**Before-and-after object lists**
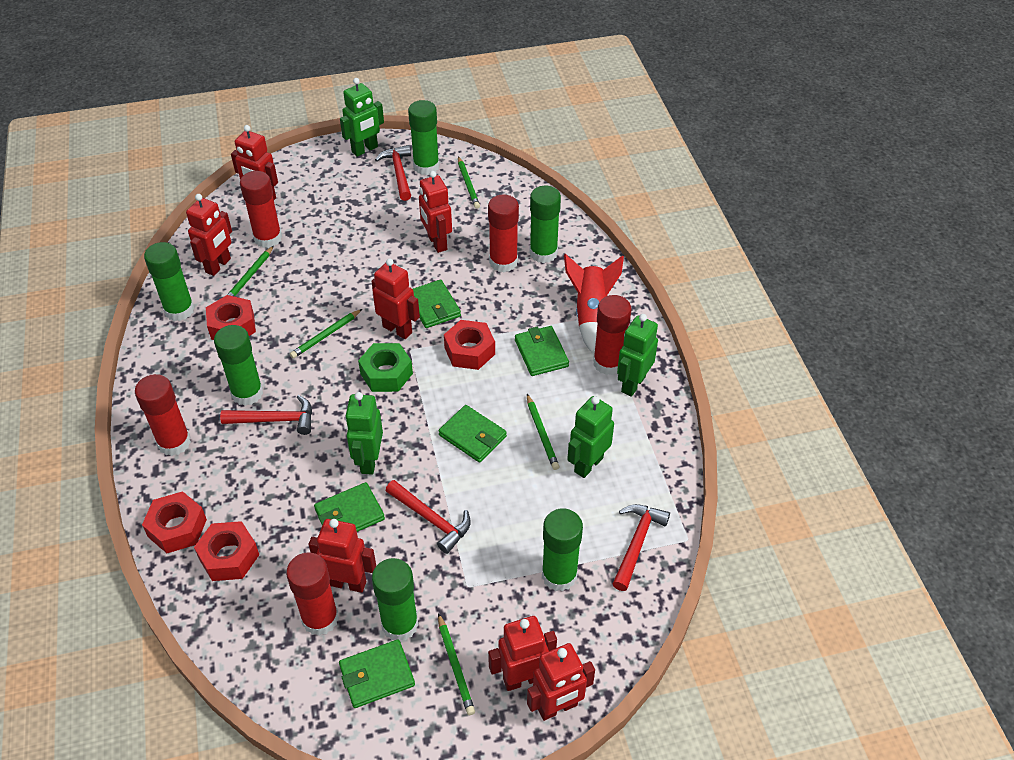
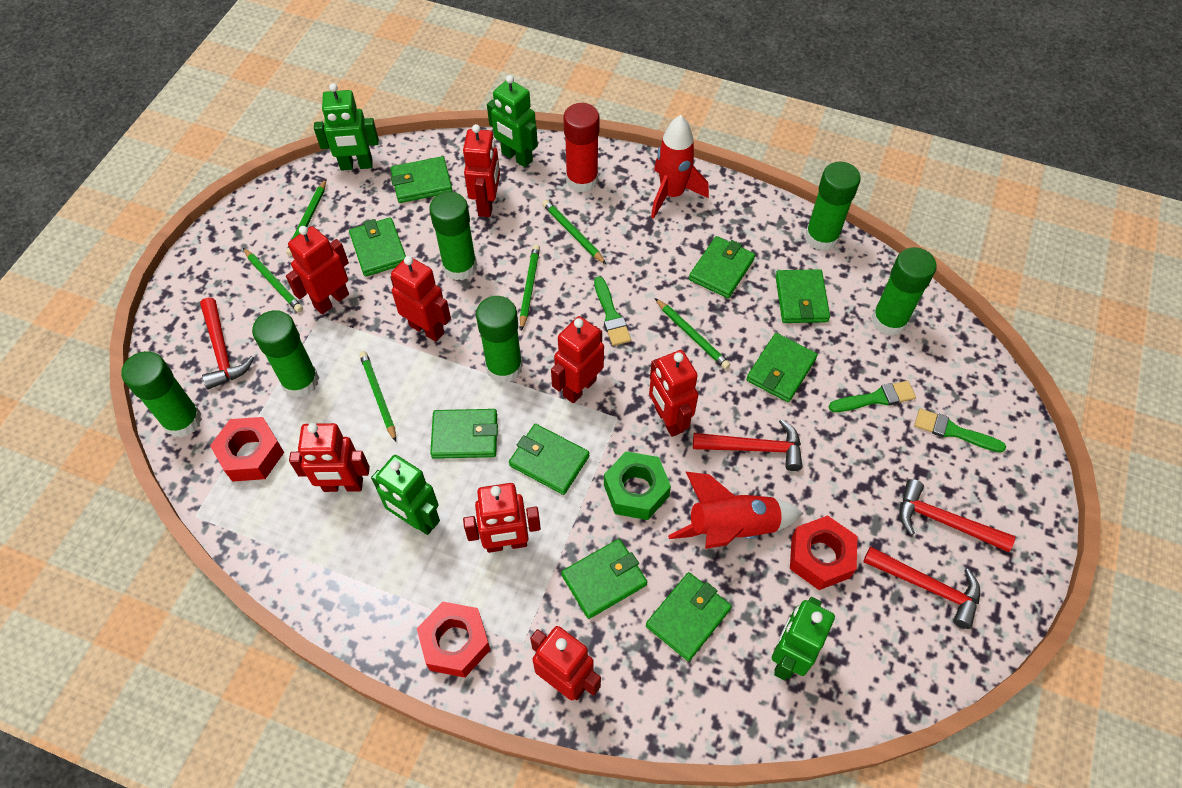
green brush: 0 -> 3
green pencil: 5 -> 6
green wallet: 5 -> 9
red glue stick: 5 -> 1
red nut: 4 -> 3
red robot: 7 -> 8
red rocket: 1 -> 2

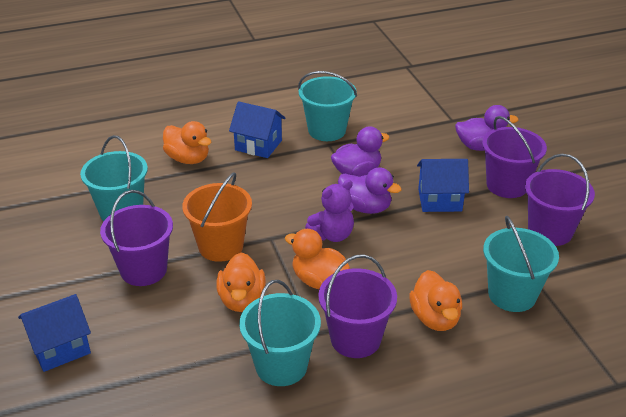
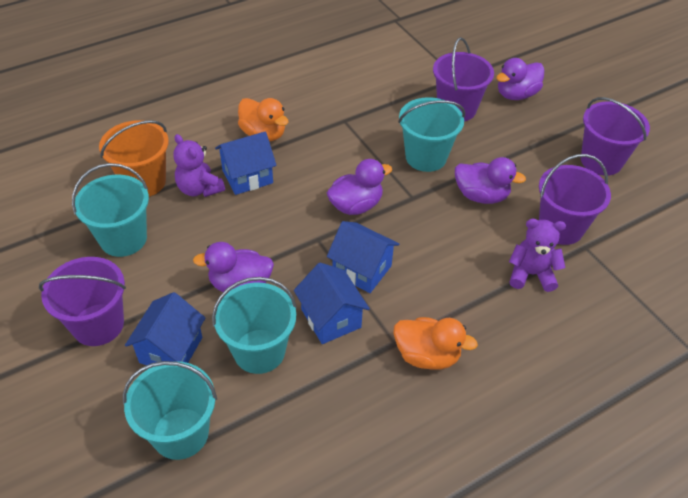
blue house: 3 -> 4
orange duck: 4 -> 2
purple duck: 3 -> 4
purple teddy bear: 1 -> 2

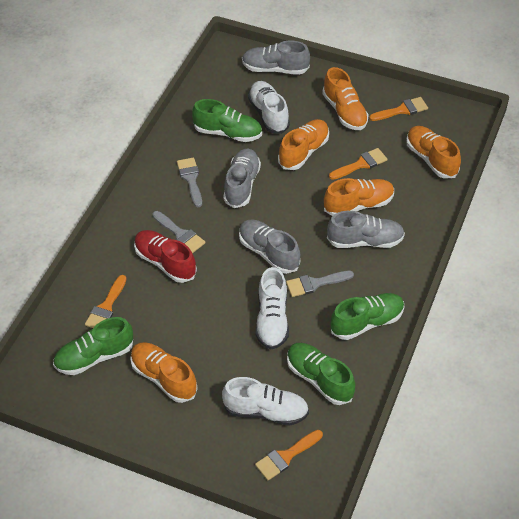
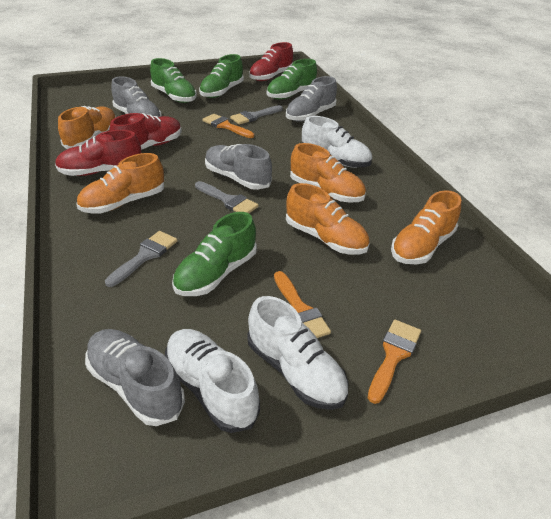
orange brush: 4 -> 3
red shoe: 1 -> 3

**WORK ORDER**
Only lines that include "green" belong in the answer; return them from the entries above.

**EXERCISE OUTPUT**
green brush: 0 -> 3
green pencil: 5 -> 6
green wallet: 5 -> 9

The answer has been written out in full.